## Assignment
Verbatim, and with nothing else, reproduce the data below from its first line through the line containing "- appeared: martillo (naranja) [887 263]".
===== Data extract
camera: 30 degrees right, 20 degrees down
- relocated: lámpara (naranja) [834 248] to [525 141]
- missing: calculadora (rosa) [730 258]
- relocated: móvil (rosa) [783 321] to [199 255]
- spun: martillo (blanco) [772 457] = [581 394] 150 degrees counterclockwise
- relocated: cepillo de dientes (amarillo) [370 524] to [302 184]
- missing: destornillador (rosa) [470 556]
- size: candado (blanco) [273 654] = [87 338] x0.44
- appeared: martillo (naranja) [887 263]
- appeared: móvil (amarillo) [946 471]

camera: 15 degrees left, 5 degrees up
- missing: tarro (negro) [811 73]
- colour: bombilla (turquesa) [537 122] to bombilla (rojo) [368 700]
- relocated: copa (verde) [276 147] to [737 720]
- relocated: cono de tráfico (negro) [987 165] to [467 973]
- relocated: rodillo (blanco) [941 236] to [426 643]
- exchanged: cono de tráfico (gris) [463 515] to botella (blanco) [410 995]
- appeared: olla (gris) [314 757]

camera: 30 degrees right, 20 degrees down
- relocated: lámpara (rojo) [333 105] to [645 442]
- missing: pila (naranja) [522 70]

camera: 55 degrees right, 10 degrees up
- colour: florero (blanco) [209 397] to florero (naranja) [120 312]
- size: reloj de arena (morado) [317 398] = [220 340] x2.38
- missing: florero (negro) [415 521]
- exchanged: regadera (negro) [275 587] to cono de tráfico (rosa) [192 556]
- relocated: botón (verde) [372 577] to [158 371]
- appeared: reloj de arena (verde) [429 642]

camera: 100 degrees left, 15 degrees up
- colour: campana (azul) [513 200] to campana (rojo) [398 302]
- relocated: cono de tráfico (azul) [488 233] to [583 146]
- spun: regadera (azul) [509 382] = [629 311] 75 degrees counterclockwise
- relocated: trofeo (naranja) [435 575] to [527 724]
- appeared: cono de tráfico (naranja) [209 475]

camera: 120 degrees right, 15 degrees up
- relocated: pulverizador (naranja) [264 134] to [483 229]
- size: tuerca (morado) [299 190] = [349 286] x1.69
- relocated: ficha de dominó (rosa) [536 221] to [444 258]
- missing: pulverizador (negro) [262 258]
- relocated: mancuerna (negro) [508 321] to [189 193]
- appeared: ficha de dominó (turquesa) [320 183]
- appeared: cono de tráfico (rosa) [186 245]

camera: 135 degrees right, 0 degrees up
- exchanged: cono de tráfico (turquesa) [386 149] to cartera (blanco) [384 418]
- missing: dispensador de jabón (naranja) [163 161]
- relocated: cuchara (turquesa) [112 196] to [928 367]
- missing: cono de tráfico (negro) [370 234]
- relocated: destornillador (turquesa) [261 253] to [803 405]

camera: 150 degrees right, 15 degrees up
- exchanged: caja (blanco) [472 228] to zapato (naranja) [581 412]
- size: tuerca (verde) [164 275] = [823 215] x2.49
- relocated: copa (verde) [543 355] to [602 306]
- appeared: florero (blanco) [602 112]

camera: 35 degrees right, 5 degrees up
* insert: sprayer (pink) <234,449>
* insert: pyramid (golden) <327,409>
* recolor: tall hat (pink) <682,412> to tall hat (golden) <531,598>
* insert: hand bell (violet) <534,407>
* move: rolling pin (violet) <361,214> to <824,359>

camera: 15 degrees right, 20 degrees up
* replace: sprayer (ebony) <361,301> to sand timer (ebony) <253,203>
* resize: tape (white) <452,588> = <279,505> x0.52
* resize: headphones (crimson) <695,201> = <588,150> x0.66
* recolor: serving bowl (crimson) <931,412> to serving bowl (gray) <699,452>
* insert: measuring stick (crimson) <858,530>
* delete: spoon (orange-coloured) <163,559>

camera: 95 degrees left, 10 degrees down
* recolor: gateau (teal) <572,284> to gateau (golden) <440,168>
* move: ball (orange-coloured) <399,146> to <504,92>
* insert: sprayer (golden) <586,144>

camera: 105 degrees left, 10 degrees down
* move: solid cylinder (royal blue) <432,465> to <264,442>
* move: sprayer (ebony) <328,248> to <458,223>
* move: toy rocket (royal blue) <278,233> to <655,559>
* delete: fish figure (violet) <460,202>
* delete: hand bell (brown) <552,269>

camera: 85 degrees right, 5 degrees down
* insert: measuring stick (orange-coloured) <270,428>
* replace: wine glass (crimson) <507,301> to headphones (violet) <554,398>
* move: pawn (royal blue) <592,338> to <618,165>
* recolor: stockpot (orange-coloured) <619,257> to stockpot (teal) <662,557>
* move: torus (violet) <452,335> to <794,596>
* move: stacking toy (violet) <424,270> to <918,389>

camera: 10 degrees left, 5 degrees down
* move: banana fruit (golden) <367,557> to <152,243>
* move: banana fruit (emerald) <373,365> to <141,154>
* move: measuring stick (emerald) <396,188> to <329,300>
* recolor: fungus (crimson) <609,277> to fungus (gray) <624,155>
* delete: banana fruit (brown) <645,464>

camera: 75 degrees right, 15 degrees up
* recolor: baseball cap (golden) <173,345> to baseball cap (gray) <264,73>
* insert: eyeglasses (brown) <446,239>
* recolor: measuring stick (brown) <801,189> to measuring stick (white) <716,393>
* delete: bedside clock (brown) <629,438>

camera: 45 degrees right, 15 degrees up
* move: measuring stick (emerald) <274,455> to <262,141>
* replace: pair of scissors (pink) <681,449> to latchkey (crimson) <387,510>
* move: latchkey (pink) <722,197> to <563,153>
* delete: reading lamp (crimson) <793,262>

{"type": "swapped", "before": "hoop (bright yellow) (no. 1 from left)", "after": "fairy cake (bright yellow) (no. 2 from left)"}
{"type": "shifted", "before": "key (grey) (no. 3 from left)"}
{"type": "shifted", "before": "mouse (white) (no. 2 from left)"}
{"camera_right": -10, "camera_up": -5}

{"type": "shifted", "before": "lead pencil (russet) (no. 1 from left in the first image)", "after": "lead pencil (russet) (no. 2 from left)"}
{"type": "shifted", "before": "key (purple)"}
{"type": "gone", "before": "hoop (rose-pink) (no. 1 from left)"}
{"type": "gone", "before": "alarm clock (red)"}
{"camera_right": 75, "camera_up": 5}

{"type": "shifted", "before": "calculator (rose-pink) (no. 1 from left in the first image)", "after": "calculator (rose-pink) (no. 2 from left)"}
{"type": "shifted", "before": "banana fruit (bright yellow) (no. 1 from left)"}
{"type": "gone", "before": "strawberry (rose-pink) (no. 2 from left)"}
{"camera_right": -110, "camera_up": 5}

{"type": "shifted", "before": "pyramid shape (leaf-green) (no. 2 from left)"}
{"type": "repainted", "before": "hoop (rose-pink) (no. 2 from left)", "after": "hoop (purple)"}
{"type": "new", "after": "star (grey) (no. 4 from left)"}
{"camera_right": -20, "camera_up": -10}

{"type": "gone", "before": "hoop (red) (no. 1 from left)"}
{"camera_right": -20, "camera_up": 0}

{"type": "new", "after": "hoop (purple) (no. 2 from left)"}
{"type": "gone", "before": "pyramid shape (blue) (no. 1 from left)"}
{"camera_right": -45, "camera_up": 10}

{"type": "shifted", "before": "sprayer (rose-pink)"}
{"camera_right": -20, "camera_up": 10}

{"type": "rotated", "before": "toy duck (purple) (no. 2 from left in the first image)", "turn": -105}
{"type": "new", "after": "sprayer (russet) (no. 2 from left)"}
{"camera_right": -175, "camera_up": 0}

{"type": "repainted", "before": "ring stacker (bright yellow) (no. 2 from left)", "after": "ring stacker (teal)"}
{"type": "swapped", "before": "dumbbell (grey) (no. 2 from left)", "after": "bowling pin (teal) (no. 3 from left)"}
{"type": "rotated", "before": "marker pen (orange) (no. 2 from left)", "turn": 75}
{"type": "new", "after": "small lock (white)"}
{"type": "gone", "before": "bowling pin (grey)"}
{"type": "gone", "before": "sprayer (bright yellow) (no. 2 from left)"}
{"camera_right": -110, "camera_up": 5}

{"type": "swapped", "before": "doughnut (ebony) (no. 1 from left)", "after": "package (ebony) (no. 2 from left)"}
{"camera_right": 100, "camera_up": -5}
==========
## Task response
camera: 30 degrees right, 20 degrees down
- relocated: lámpara (naranja) [834 248] to [525 141]
- missing: calculadora (rosa) [730 258]
- relocated: móvil (rosa) [783 321] to [199 255]
- spun: martillo (blanco) [772 457] = [581 394] 150 degrees counterclockwise
- relocated: cepillo de dientes (amarillo) [370 524] to [302 184]
- missing: destornillador (rosa) [470 556]
- size: candado (blanco) [273 654] = [87 338] x0.44
- appeared: martillo (naranja) [887 263]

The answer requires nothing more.